### Aim
Which rows run from the one containing "black triangle at" through the one containing "yellow semicircle at"? Reproduce those rows word for word, both ends included, and nothing else.

### Information supplied
(begin)

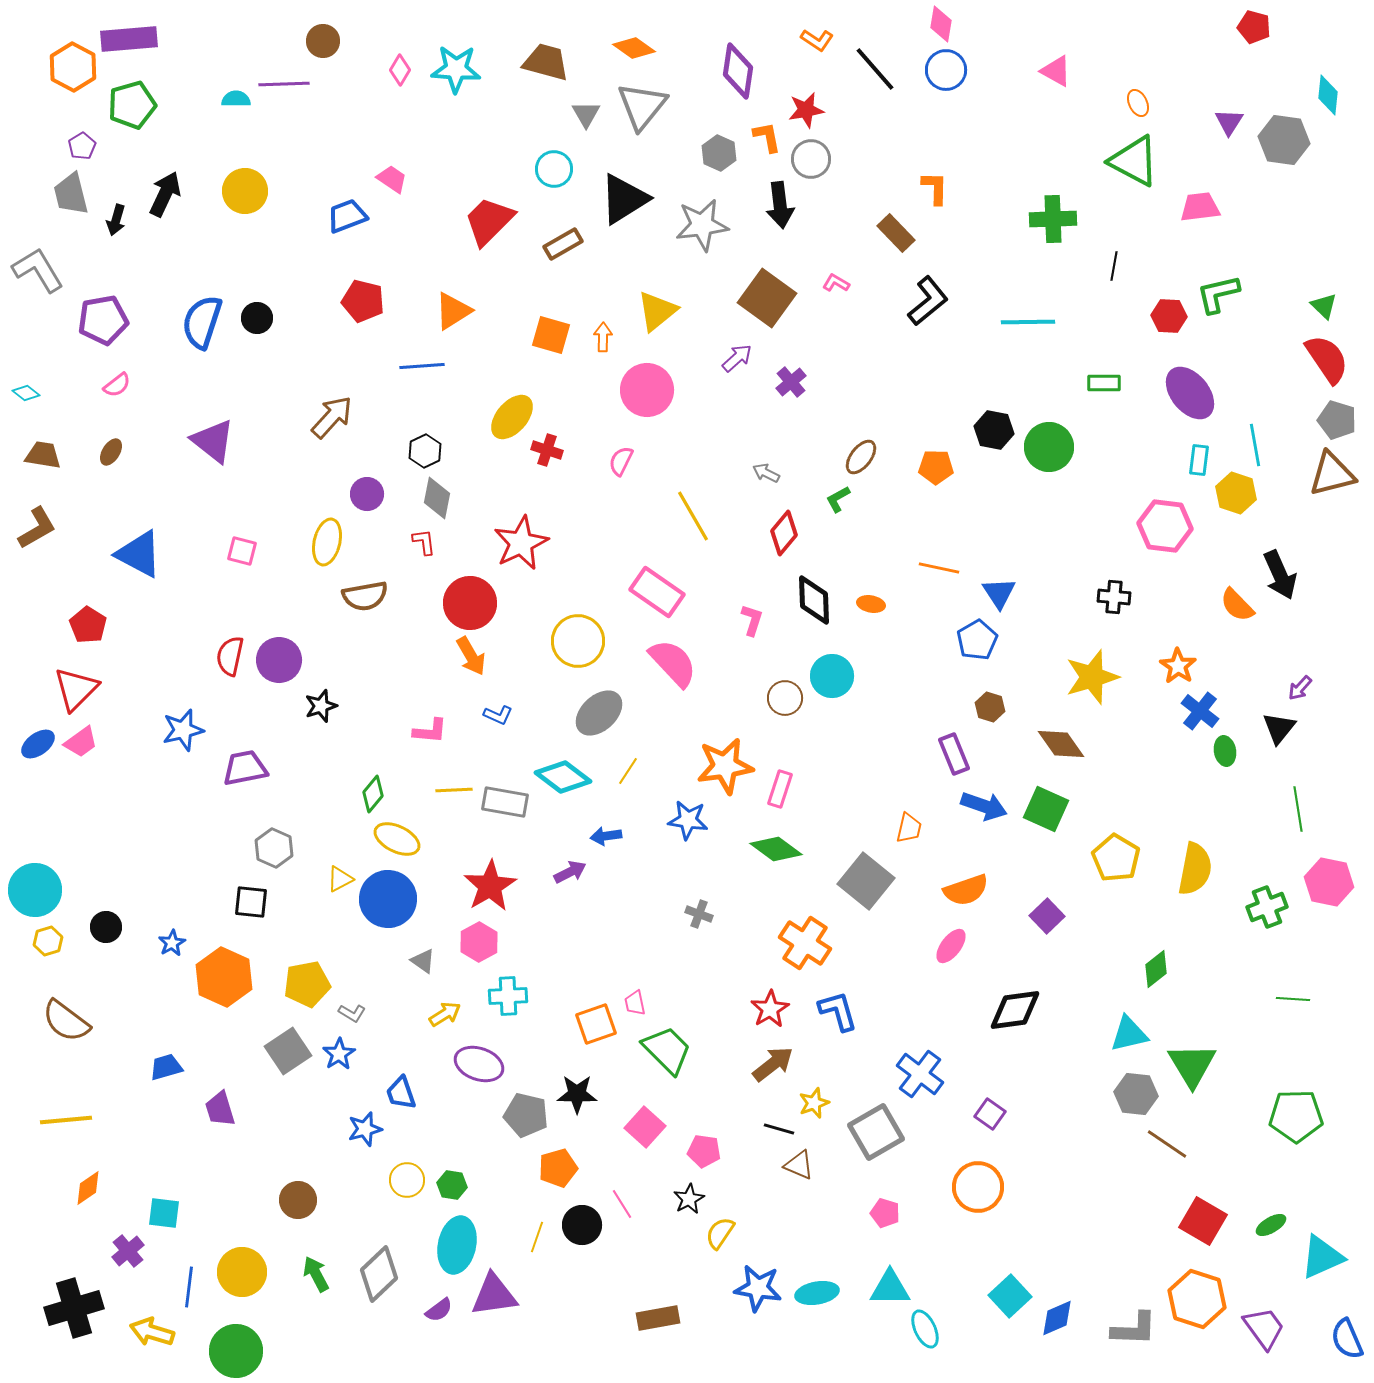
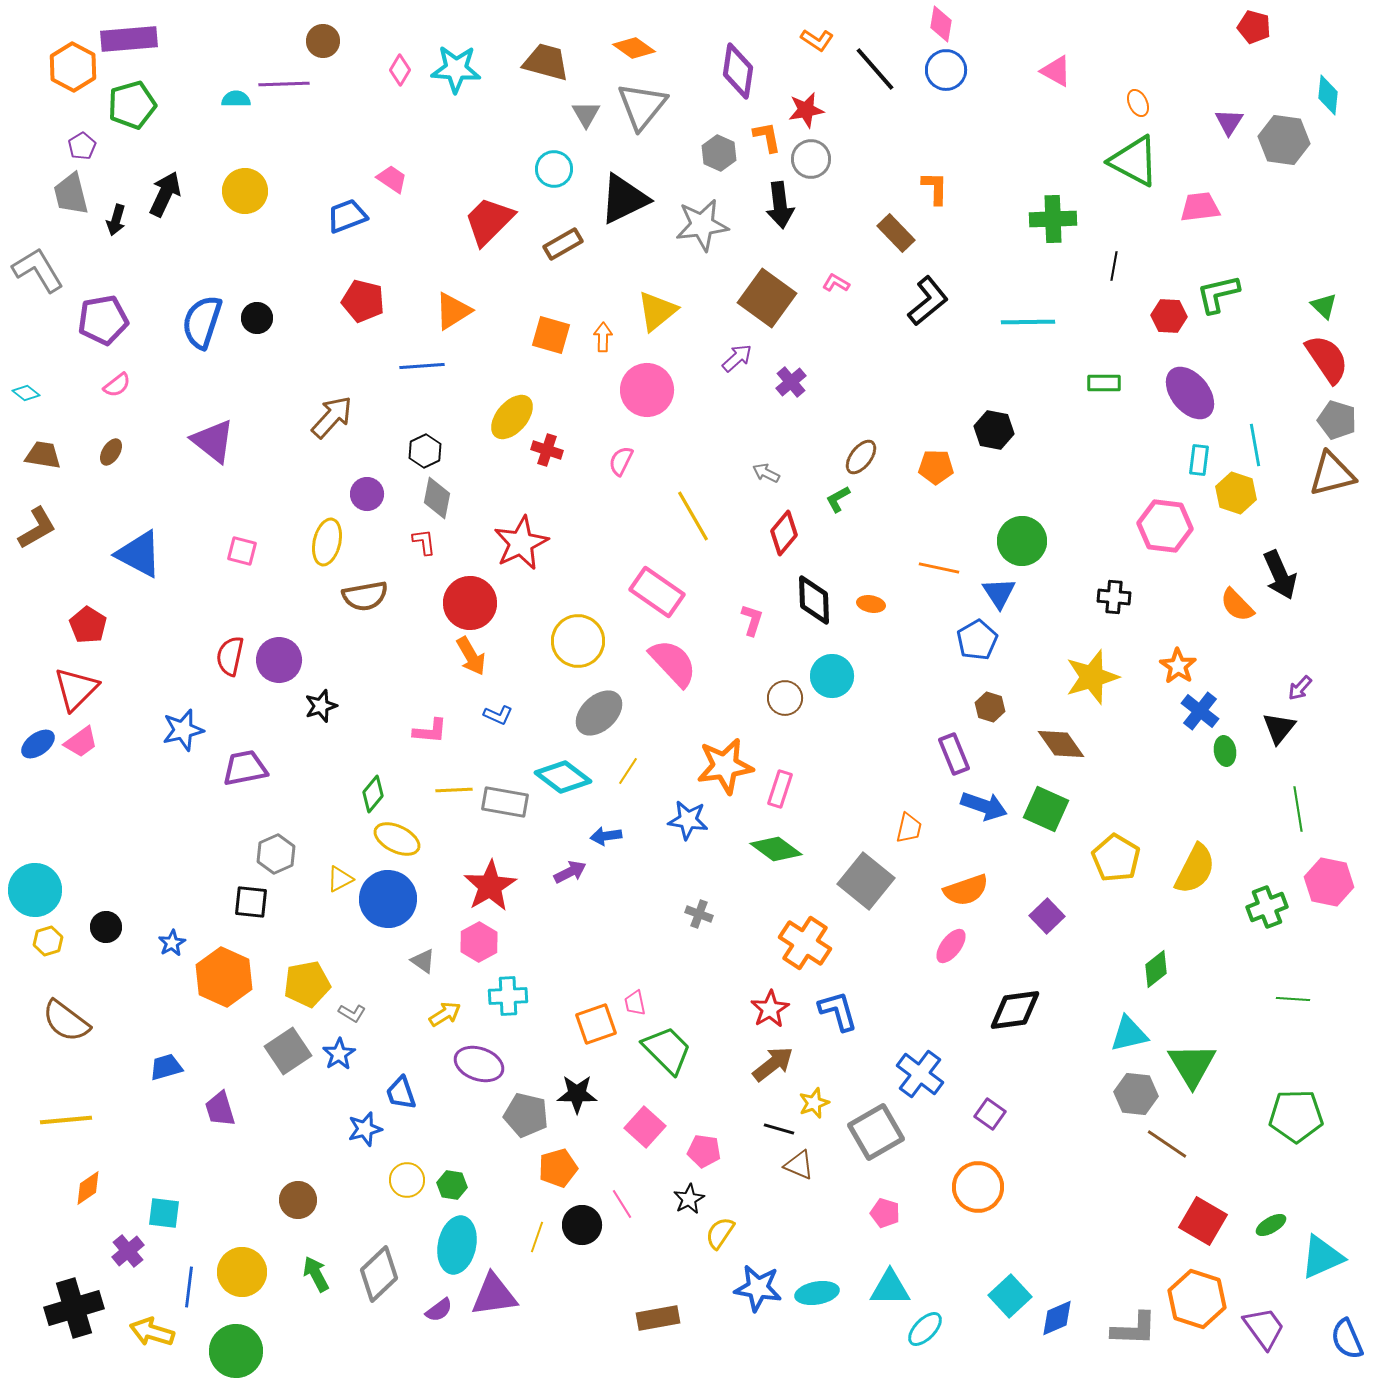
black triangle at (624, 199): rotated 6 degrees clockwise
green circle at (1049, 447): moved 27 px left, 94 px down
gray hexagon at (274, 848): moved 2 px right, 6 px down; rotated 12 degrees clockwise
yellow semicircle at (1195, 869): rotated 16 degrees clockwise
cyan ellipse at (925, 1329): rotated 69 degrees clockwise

(end)
(begin)

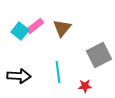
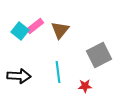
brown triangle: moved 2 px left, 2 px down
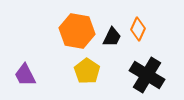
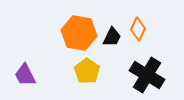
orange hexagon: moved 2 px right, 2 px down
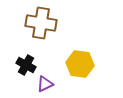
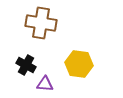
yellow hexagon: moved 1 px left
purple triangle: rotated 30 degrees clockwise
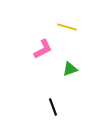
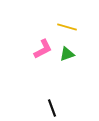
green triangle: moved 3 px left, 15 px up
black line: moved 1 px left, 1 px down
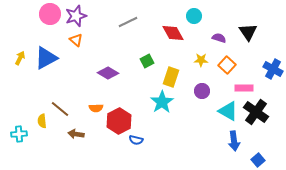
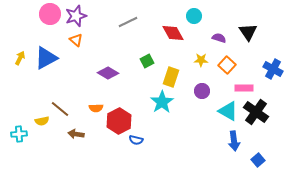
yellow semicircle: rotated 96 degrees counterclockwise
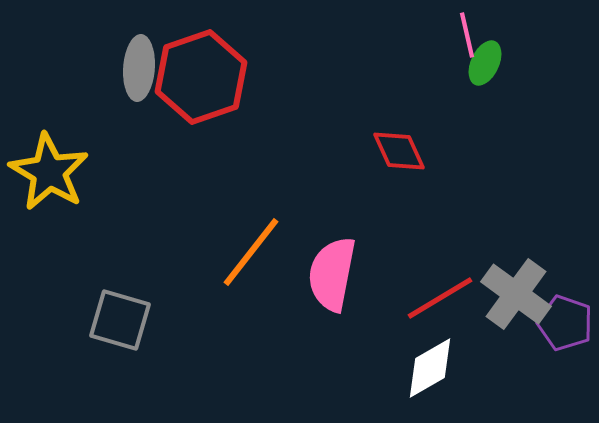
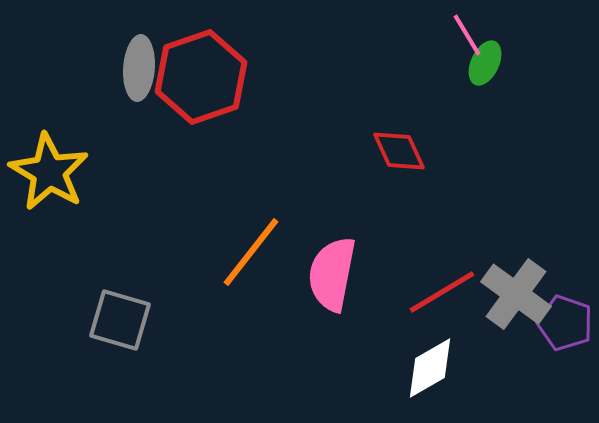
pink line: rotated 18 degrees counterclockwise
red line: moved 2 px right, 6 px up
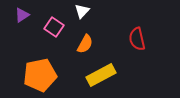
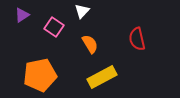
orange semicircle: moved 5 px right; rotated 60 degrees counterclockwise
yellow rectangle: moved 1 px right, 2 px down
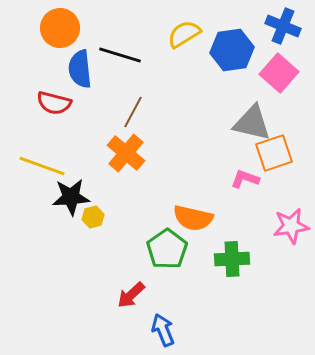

(end)
(begin)

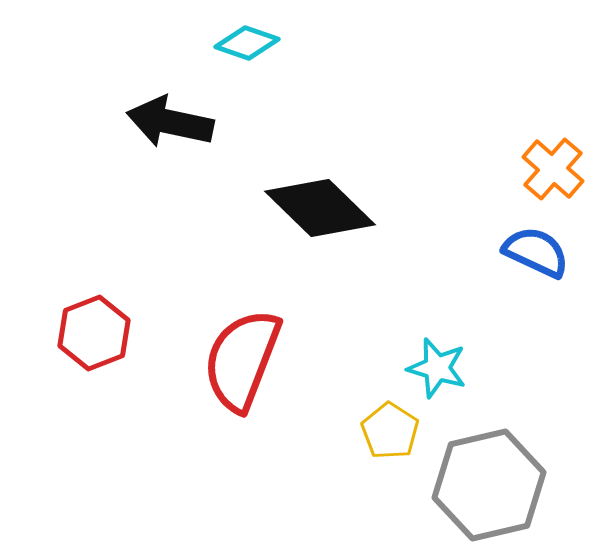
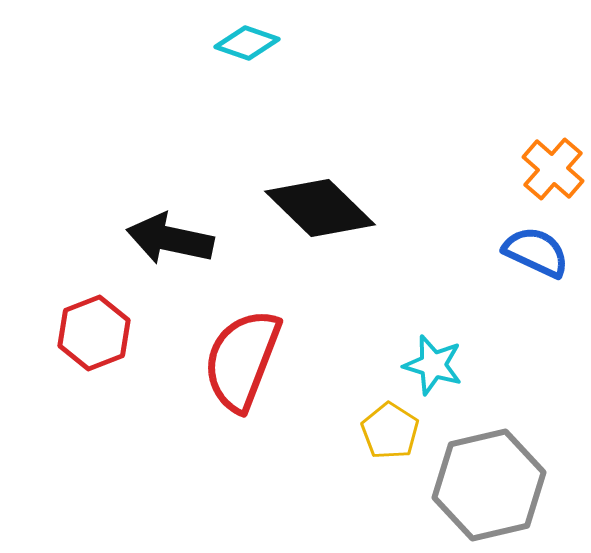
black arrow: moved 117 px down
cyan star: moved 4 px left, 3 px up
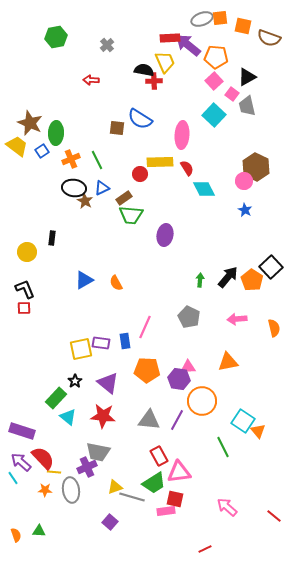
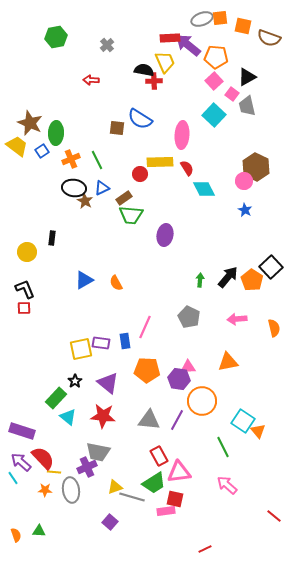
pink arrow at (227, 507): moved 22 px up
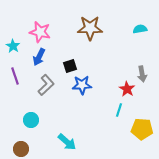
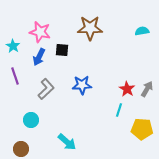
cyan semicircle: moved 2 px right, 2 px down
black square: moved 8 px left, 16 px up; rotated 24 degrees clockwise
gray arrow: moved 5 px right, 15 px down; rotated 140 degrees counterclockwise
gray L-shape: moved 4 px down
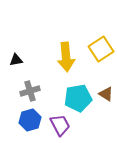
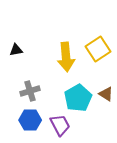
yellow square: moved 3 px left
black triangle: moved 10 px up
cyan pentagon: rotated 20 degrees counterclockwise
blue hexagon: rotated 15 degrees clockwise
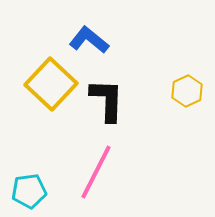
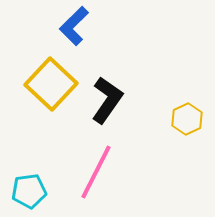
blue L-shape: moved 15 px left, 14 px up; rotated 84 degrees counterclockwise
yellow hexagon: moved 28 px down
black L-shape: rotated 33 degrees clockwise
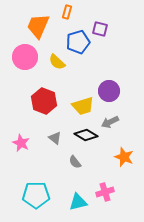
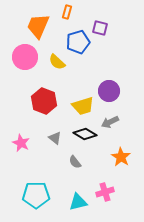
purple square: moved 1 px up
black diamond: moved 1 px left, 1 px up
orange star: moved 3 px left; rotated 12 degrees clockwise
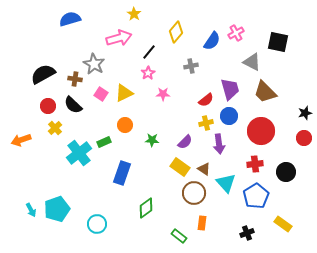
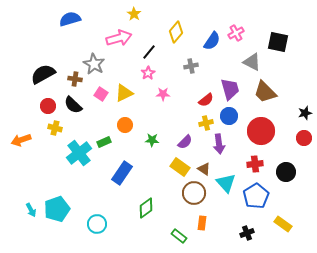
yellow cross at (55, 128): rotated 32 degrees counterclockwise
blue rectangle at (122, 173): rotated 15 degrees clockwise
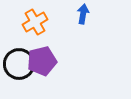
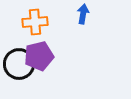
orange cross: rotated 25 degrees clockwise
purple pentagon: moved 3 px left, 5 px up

(end)

### Full response
black triangle at (624, 199): rotated 6 degrees clockwise
green circle at (1049, 447): moved 27 px left, 94 px down
gray hexagon at (274, 848): moved 2 px right, 6 px down; rotated 12 degrees clockwise
yellow semicircle at (1195, 869): rotated 16 degrees clockwise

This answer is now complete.